DIRECTIONS: Find the line containing "S3: button (ADC, GND) -> none" in the entries below. Restate it and each line after it, word for word, up to and including the line containing "S5: button (3V3, BTN) -> button (BTN, GND)".

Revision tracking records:
╔══

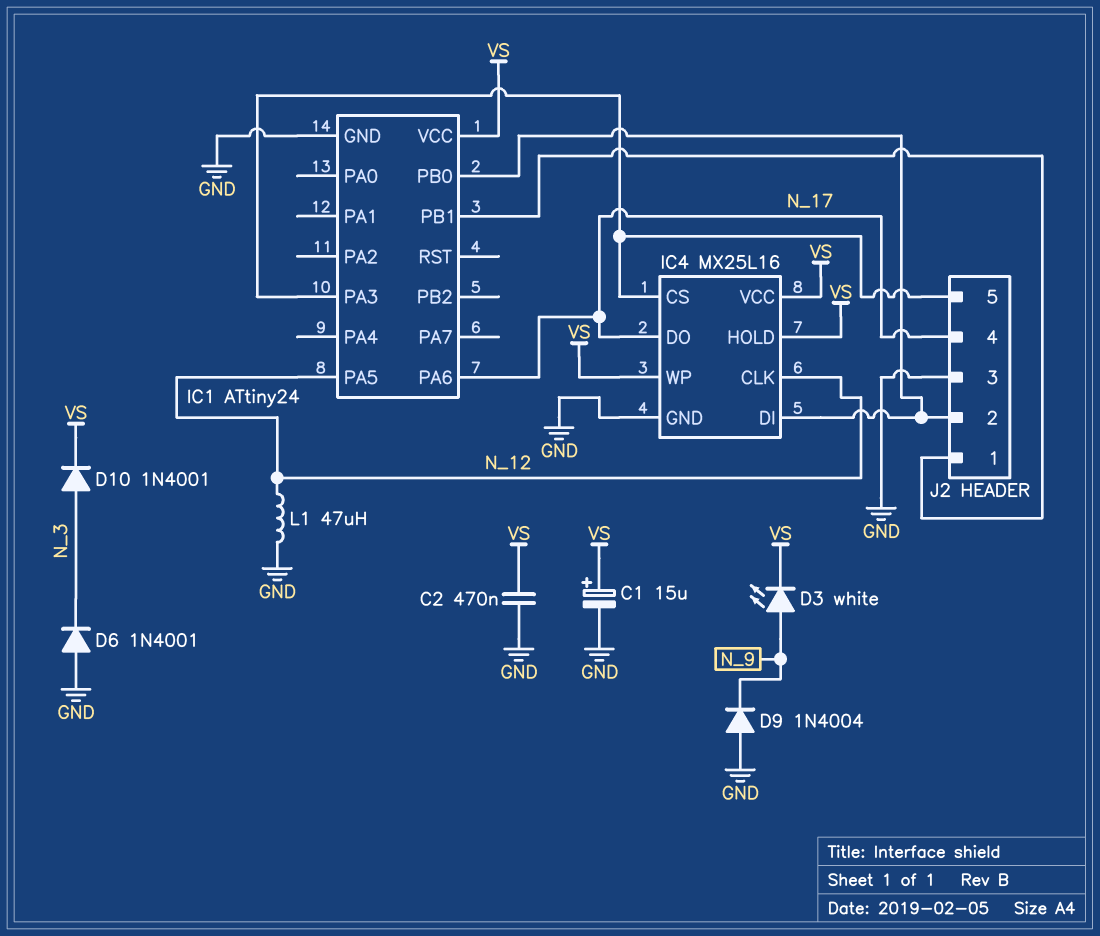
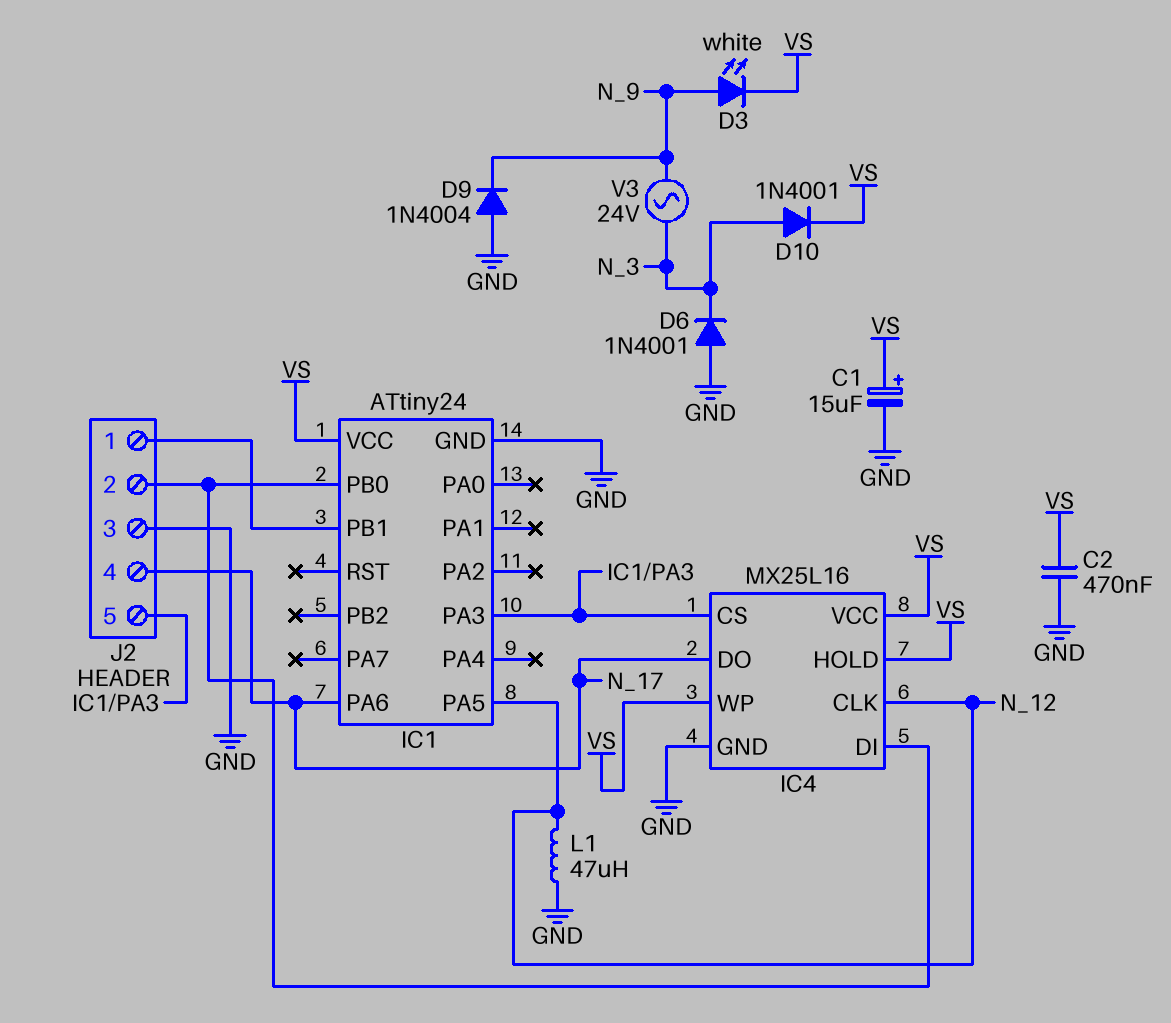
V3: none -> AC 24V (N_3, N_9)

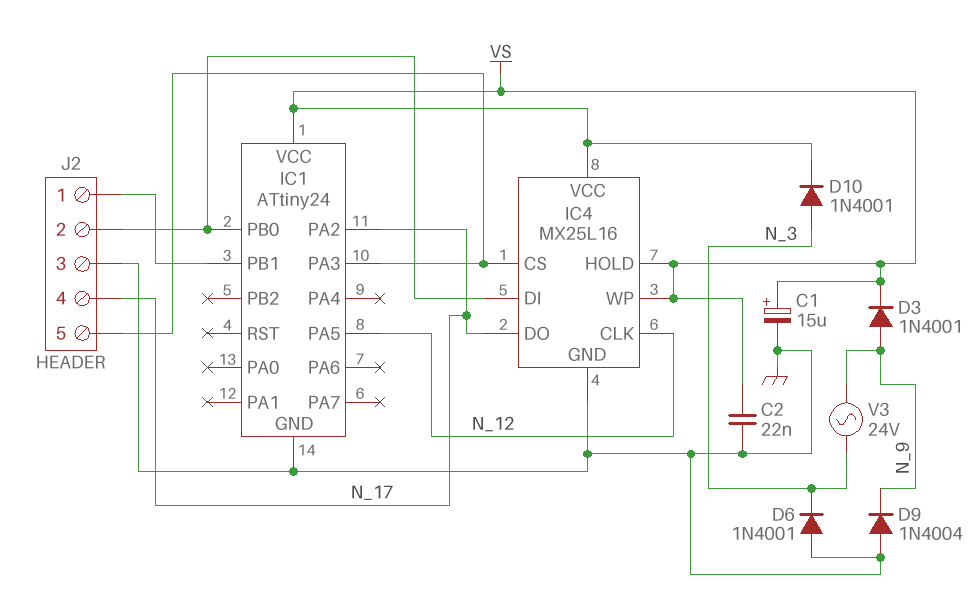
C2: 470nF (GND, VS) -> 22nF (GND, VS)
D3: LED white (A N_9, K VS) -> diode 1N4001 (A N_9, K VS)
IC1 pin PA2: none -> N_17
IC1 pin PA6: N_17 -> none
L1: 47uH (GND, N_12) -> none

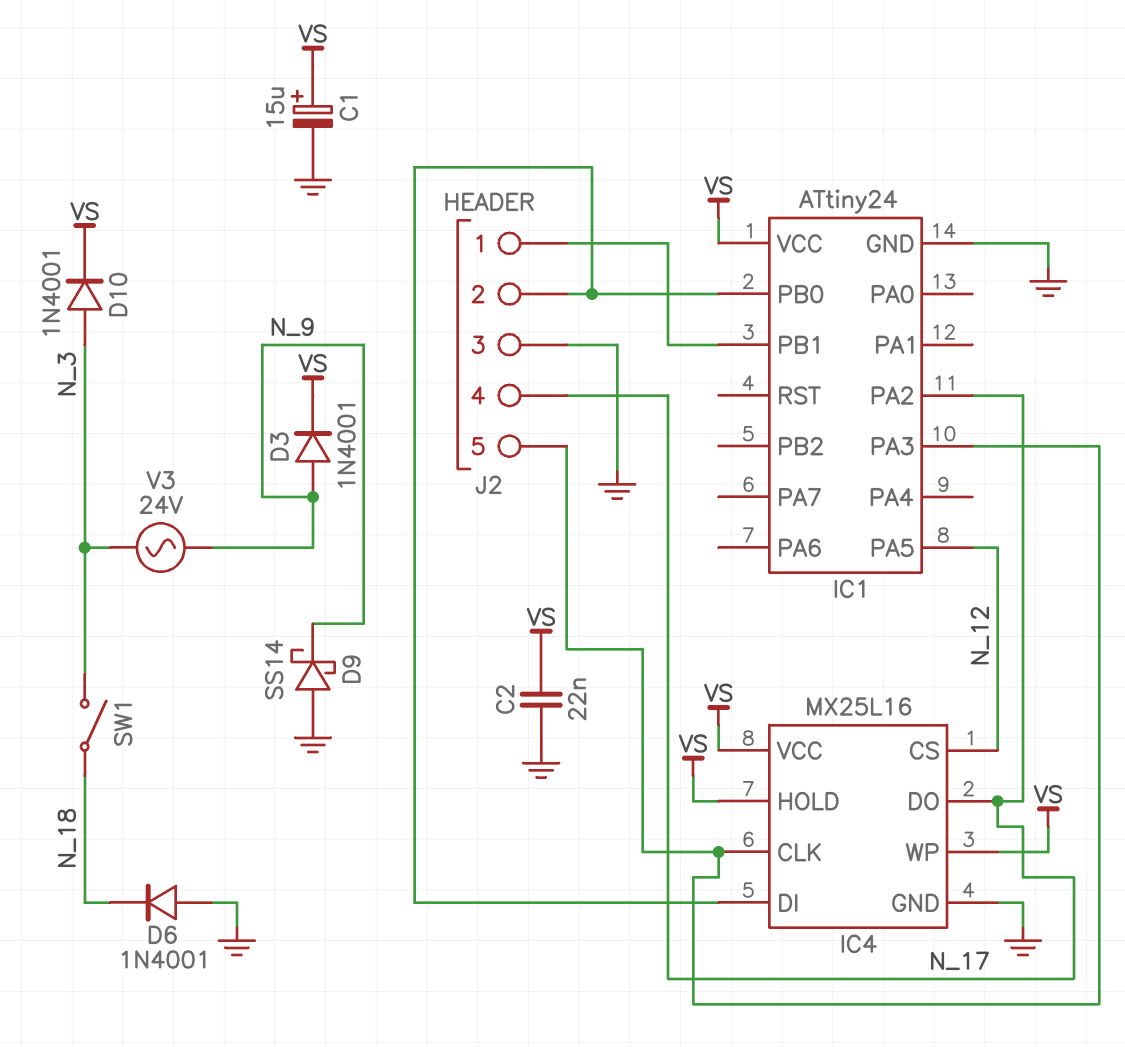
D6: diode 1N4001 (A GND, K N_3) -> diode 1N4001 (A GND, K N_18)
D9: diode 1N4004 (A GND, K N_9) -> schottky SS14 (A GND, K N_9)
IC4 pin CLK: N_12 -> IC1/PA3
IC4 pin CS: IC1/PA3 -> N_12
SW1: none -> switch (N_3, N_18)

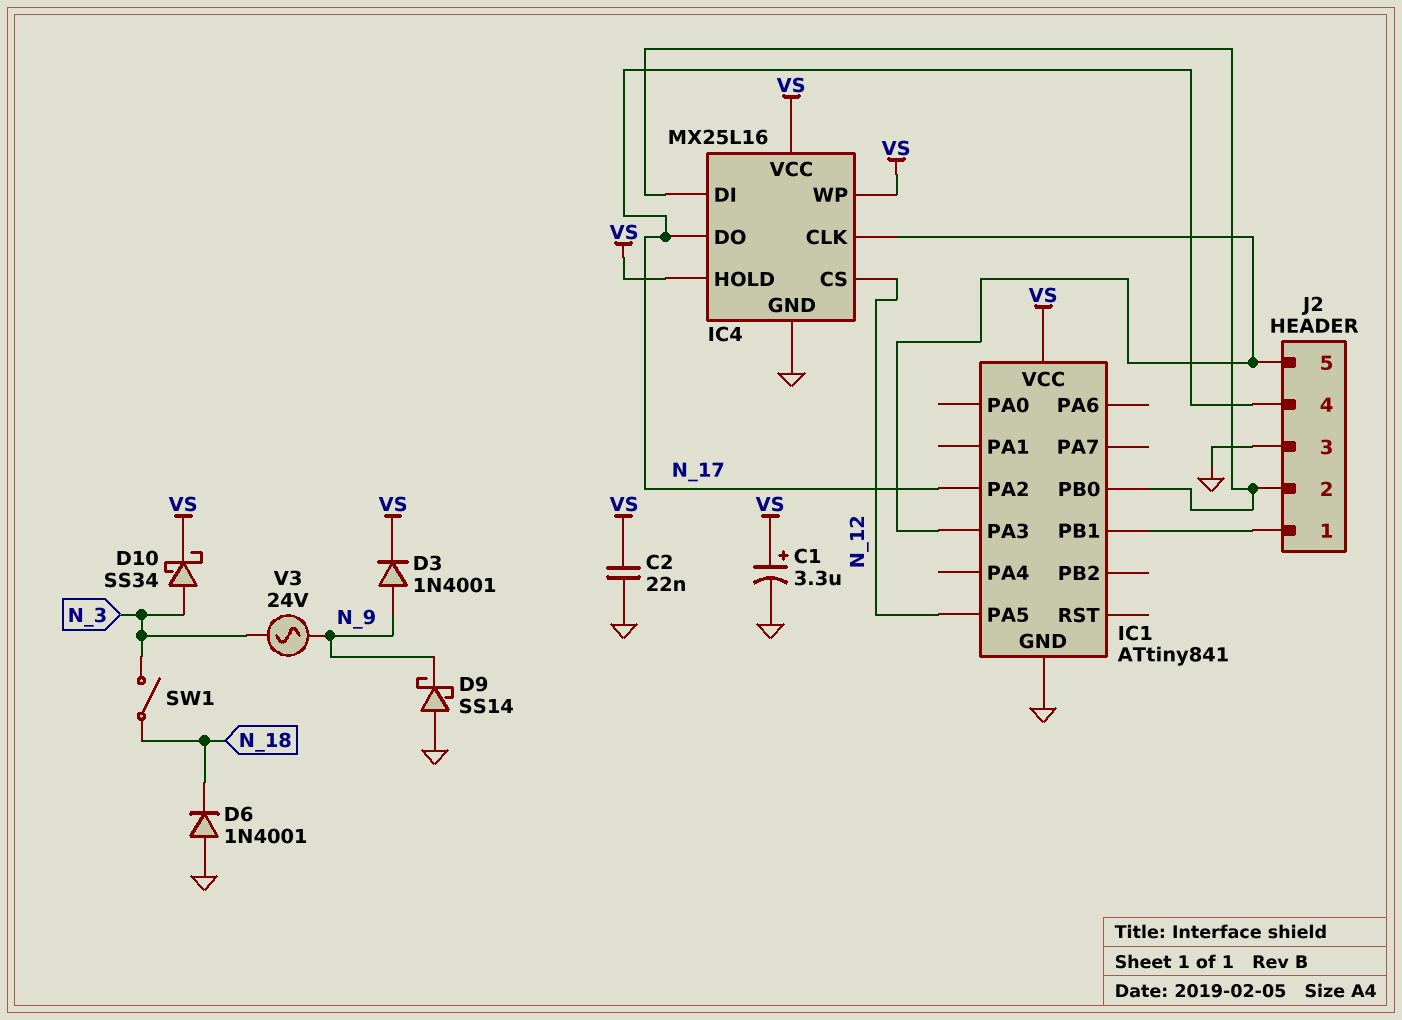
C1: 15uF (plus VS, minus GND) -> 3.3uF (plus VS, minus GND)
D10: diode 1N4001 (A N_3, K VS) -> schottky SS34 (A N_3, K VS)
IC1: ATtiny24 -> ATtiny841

╚══
╔══

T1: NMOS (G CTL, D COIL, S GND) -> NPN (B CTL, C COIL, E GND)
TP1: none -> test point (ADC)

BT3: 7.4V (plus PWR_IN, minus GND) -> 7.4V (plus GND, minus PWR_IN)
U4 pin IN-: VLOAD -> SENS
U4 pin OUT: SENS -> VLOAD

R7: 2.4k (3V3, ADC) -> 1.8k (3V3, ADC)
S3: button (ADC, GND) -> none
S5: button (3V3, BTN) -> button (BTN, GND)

╚══

OUTPUT OF THE TASK:
S3: button (ADC, GND) -> none
S5: button (3V3, BTN) -> button (BTN, GND)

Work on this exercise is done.